Copy the data exactly as it appears, and do not include any pictures.

Given material Block Start

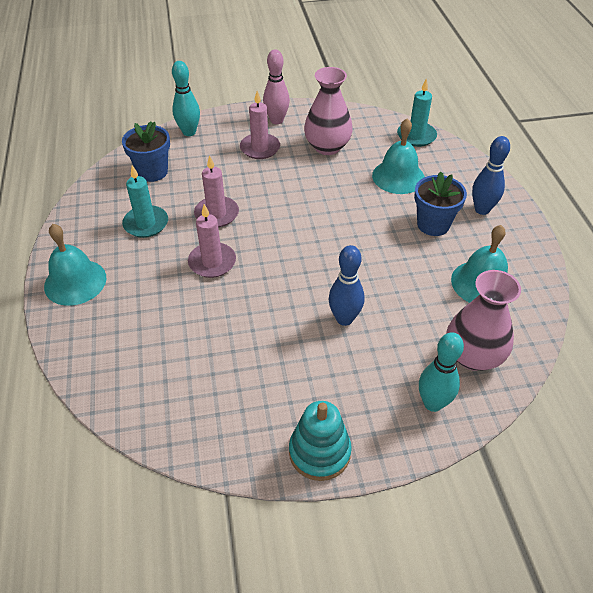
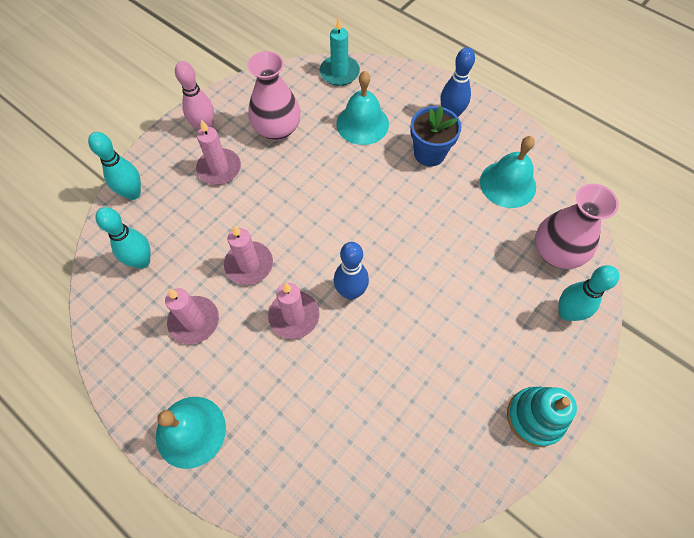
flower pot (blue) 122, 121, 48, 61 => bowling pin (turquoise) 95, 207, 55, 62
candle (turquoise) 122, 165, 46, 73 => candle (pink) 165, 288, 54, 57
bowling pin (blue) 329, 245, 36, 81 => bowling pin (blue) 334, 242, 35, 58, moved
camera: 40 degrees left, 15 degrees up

Given material Block End

■ Solved exercise
flower pot (blue) 122, 121, 48, 61 => bowling pin (turquoise) 95, 207, 55, 62
candle (turquoise) 122, 165, 46, 73 => candle (pink) 165, 288, 54, 57
bowling pin (blue) 329, 245, 36, 81 => bowling pin (blue) 334, 242, 35, 58, moved
camera: 40 degrees left, 15 degrees up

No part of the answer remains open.